What is required
Would you repeat the entries below word for word and omit the pictures?

═════ Data records

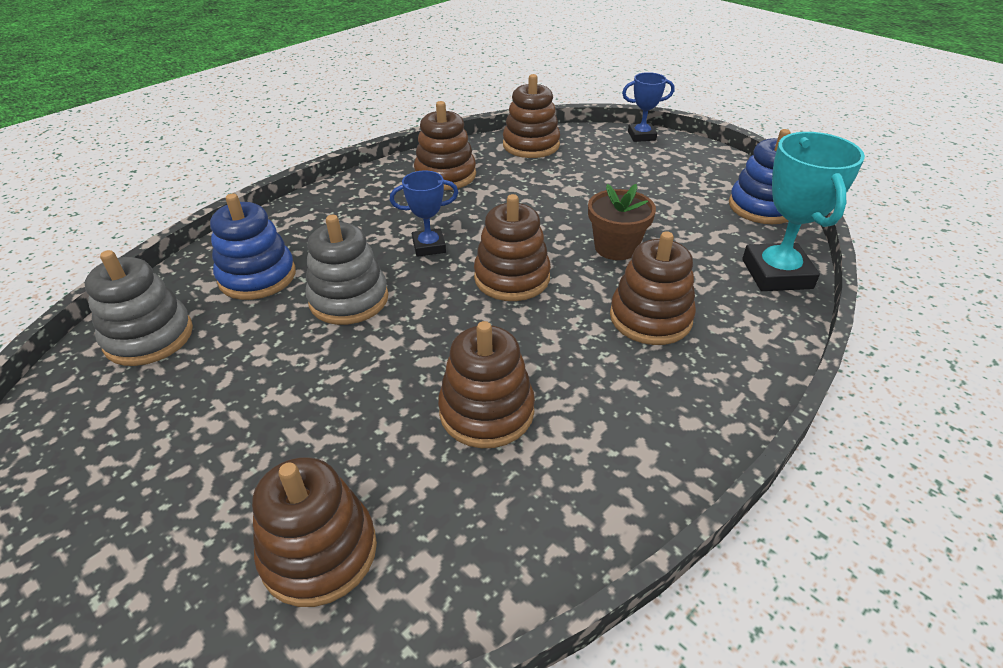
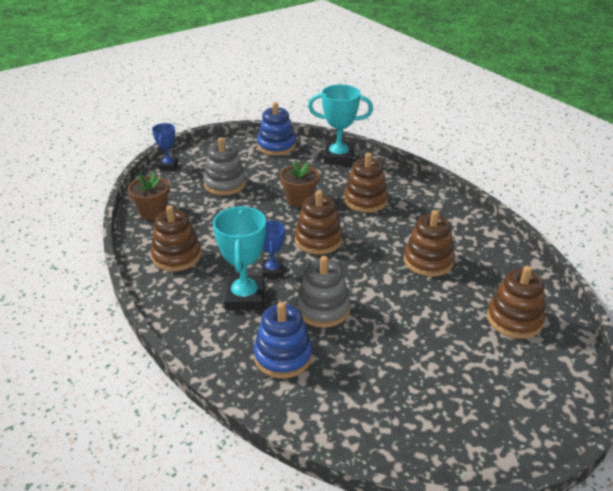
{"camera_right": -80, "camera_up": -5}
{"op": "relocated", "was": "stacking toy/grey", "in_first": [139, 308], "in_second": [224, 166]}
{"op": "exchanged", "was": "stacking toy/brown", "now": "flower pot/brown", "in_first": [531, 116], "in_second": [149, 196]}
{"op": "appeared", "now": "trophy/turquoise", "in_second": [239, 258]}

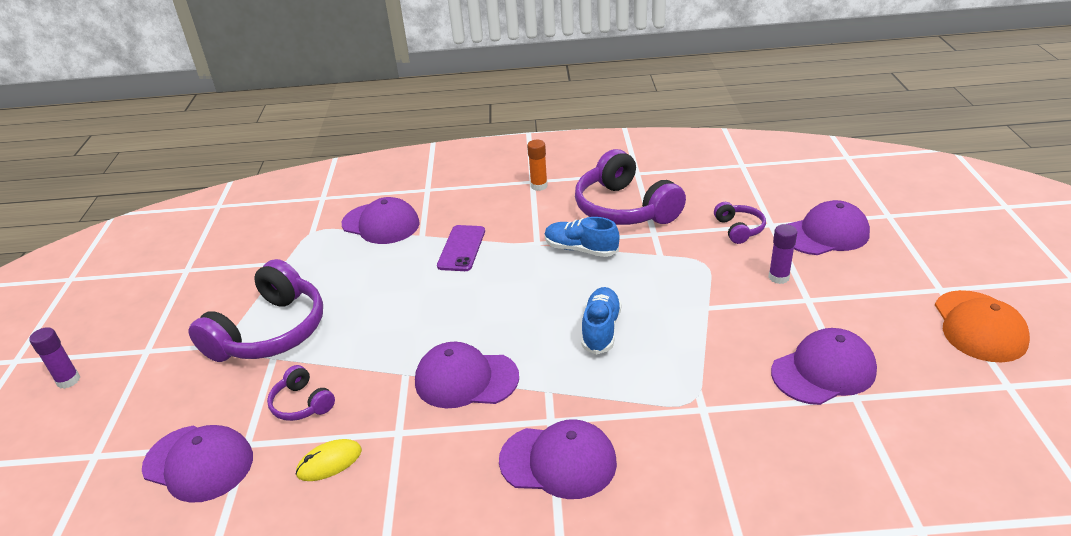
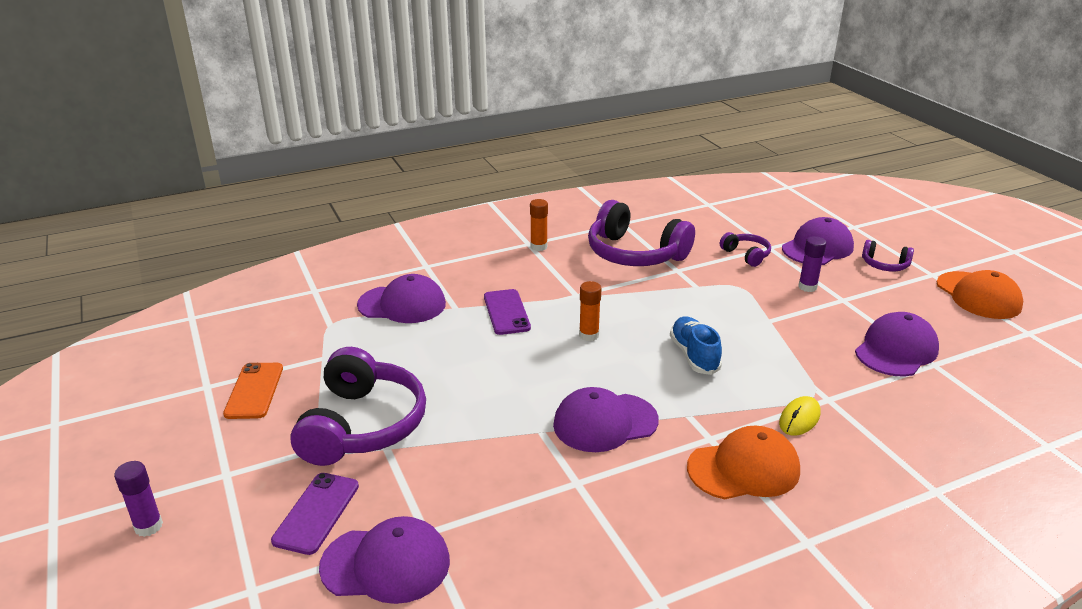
{"camera_right": -25, "camera_up": -5}
{"op": "relocated", "was": "headphones/purple", "in_first": [301, 393], "in_second": [888, 255]}
{"op": "relocated", "was": "mouse/yellow", "in_first": [328, 460], "in_second": [799, 416]}
{"op": "colour", "was": "cap/purple", "now": "cap/orange", "in_first": [558, 459], "in_second": [743, 462]}
{"op": "missing", "was": "shoe/blue", "in_first": [582, 237]}
{"op": "appeared", "now": "phone/orange", "in_second": [253, 391]}
{"op": "appeared", "now": "phone/purple", "in_second": [315, 514]}
{"op": "appeared", "now": "glue stick/orange", "in_second": [590, 311]}

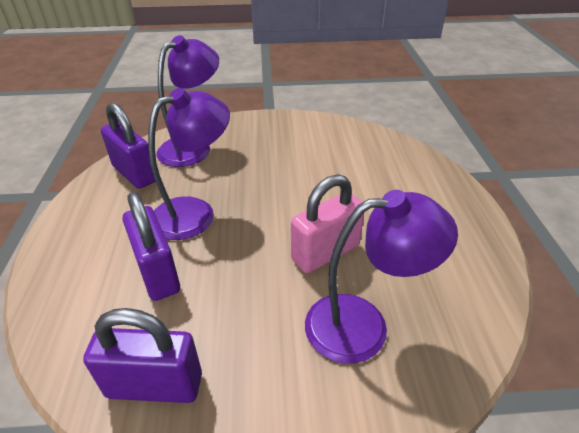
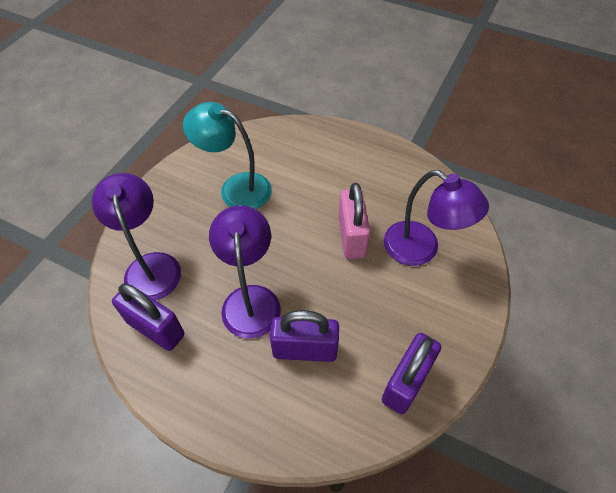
{"camera_right": -60, "camera_up": 15}
{"op": "spun", "was": "padlock/purple", "in_first": [128, 145], "in_second": [148, 317], "clockwise": 45}
{"op": "spun", "was": "lamp/purple", "in_first": [381, 277], "in_second": [436, 218], "clockwise": 105}
{"op": "appeared", "now": "lamp/turquoise", "in_second": [227, 155]}

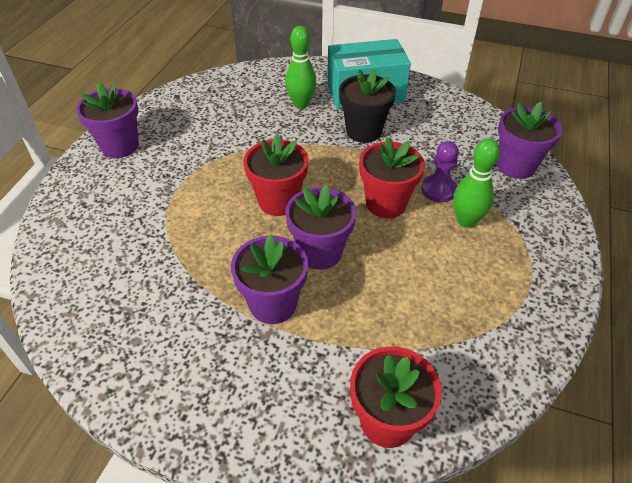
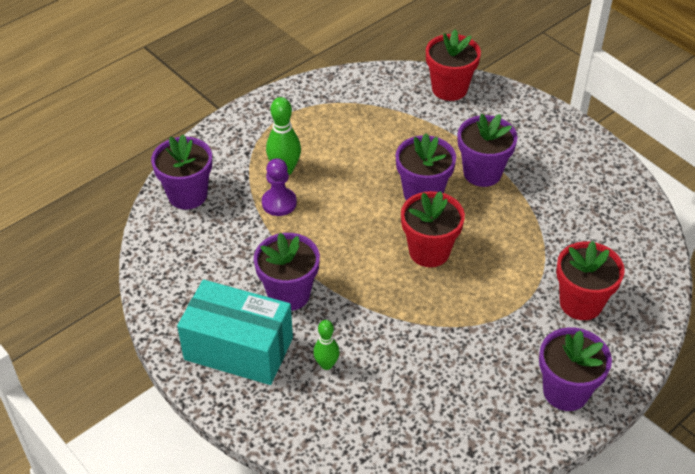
{"camera_right": -150, "camera_up": 0}
{"op": "size", "was": "bowling pin/green", "in_first": [301, 67], "in_second": [326, 345], "ratio": 0.64}
{"op": "colour", "was": "flower pot/black", "now": "flower pot/purple", "in_first": [367, 106], "in_second": [287, 272]}
{"op": "relocated", "was": "flower pot/red", "in_first": [392, 177], "in_second": [590, 280]}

══════════

Written response
{"camera_right": -80, "camera_up": -5}
{"op": "relocated", "was": "stacking toy/grey", "in_first": [139, 308], "in_second": [224, 166]}
{"op": "exchanged", "was": "stacking toy/brown", "now": "flower pot/brown", "in_first": [531, 116], "in_second": [149, 196]}
{"op": "appeared", "now": "trophy/turquoise", "in_second": [239, 258]}

{"camera_right": -25, "camera_up": -5}
{"op": "relocated", "was": "headphones/purple", "in_first": [301, 393], "in_second": [888, 255]}
{"op": "relocated", "was": "mouse/yellow", "in_first": [328, 460], "in_second": [799, 416]}
{"op": "colour", "was": "cap/purple", "now": "cap/orange", "in_first": [558, 459], "in_second": [743, 462]}
{"op": "missing", "was": "shoe/blue", "in_first": [582, 237]}
{"op": "appeared", "now": "phone/orange", "in_second": [253, 391]}
{"op": "appeared", "now": "phone/purple", "in_second": [315, 514]}
{"op": "appeared", "now": "glue stick/orange", "in_second": [590, 311]}

{"camera_right": -60, "camera_up": 15}
{"op": "spun", "was": "padlock/purple", "in_first": [128, 145], "in_second": [148, 317], "clockwise": 45}
{"op": "spun", "was": "lamp/purple", "in_first": [381, 277], "in_second": [436, 218], "clockwise": 105}
{"op": "appeared", "now": "lamp/turquoise", "in_second": [227, 155]}

{"camera_right": -150, "camera_up": 0}
{"op": "size", "was": "bowling pin/green", "in_first": [301, 67], "in_second": [326, 345], "ratio": 0.64}
{"op": "colour", "was": "flower pot/black", "now": "flower pot/purple", "in_first": [367, 106], "in_second": [287, 272]}
{"op": "relocated", "was": "flower pot/red", "in_first": [392, 177], "in_second": [590, 280]}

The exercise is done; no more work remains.